Start of Block

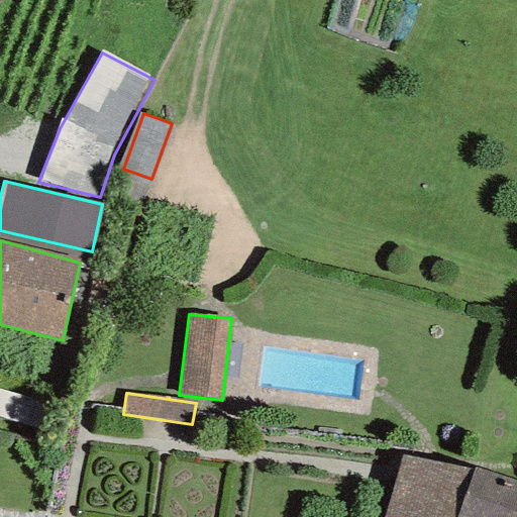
[(401,455),(383,516),(456,516),(472,469),(401,455)]
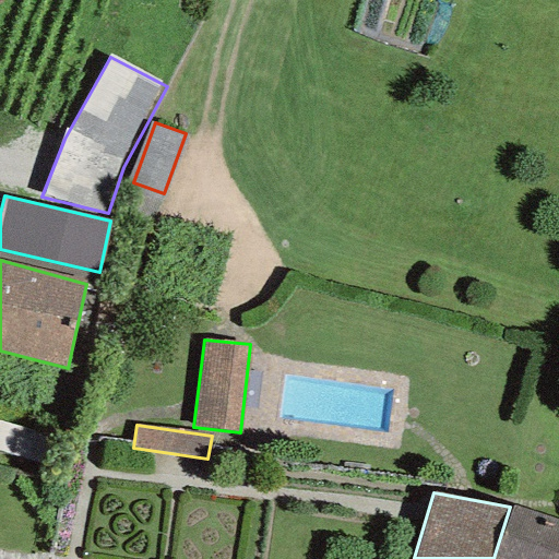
[(558,558),(558,521),(510,507),(494,558),(558,558)]
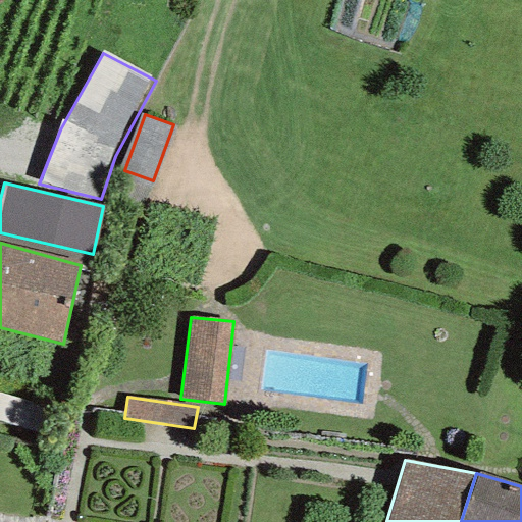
All buildings are outlined.
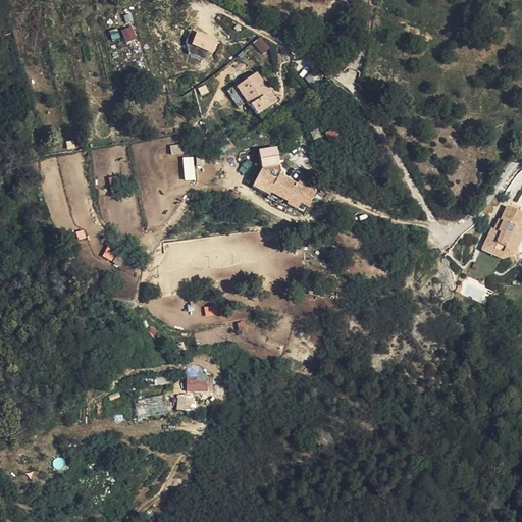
[(126,43),(137,38),(131,25),(120,30),(126,43)]
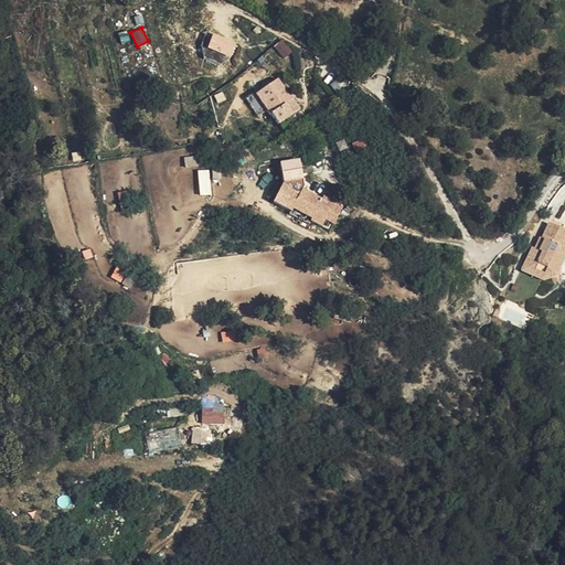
[(203,56),(226,65),(235,42),(213,32),(203,56)]
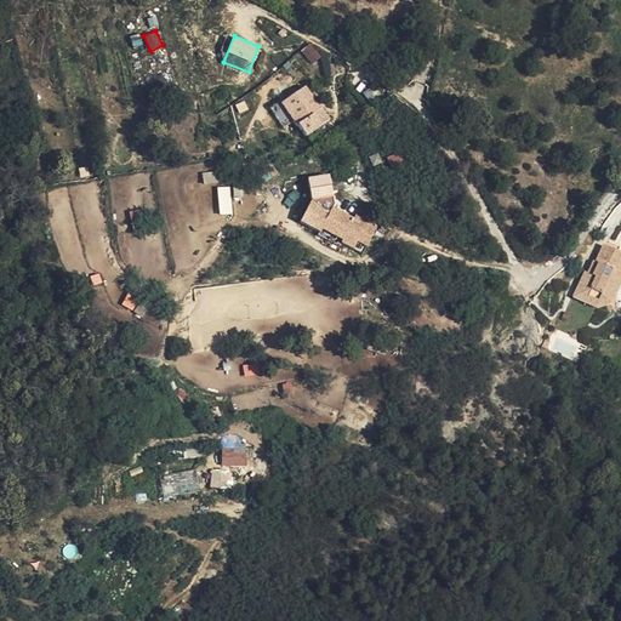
[(273,106),(288,126),(313,112),(297,91),(273,106)]
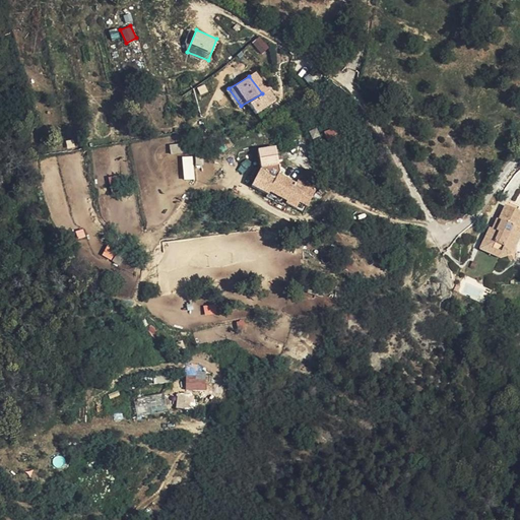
[(247,115),(268,103),(262,93),(241,106),(247,115)]
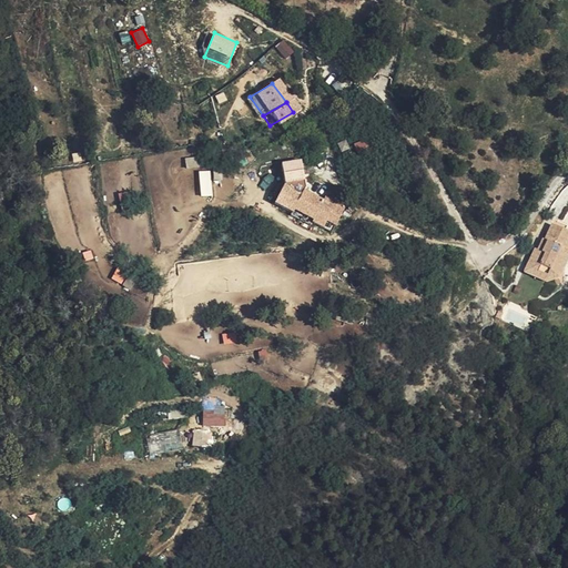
[(365,139),(354,143),(358,153),(369,149),(365,139)]
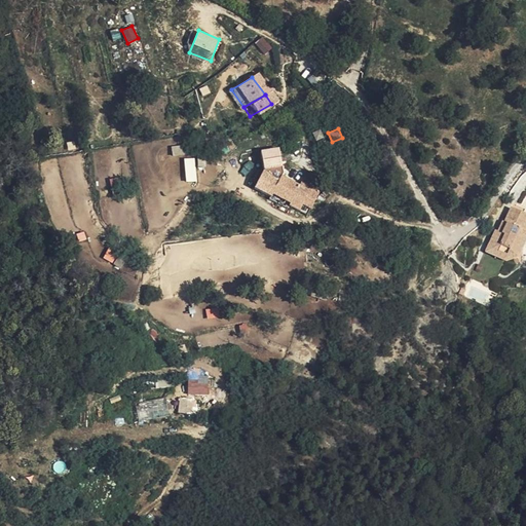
[(316,140),(324,138),(321,129),(312,133),(316,140)]
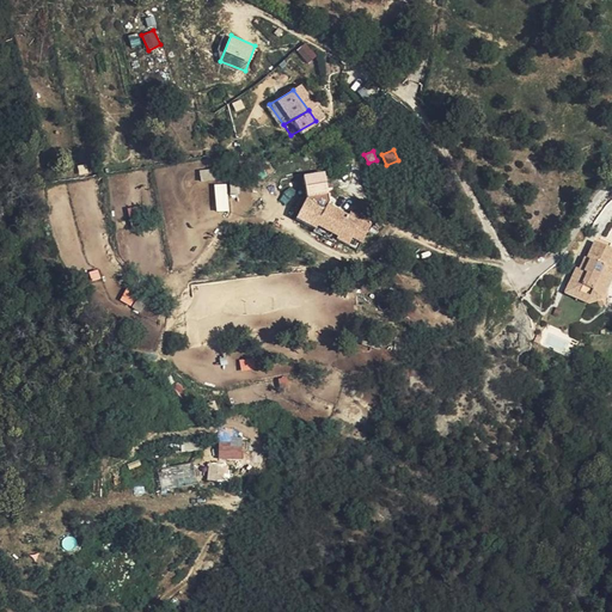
[(212,169),(200,170),(201,181),(213,181),(212,169)]
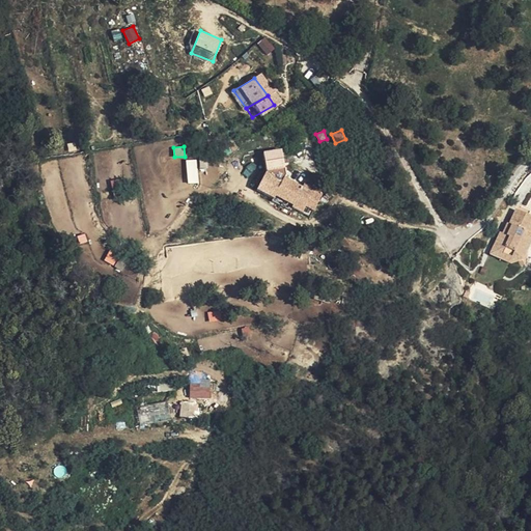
[(198,183),(197,159),(186,160),(188,184),(198,183)]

End of Block

* **Task prompt**: Write out, please, the lines of the listing above from the one with "[(365,139),(354,143),(358,153),(369,149),(365,139)]" through the very last, exactly as given and with no pictures.

* **Problem solution**:
[(365,139),(354,143),(358,153),(369,149),(365,139)]
[(316,140),(324,138),(321,129),(312,133),(316,140)]
[(212,169),(200,170),(201,181),(213,181),(212,169)]
[(198,183),(197,159),(186,160),(188,184),(198,183)]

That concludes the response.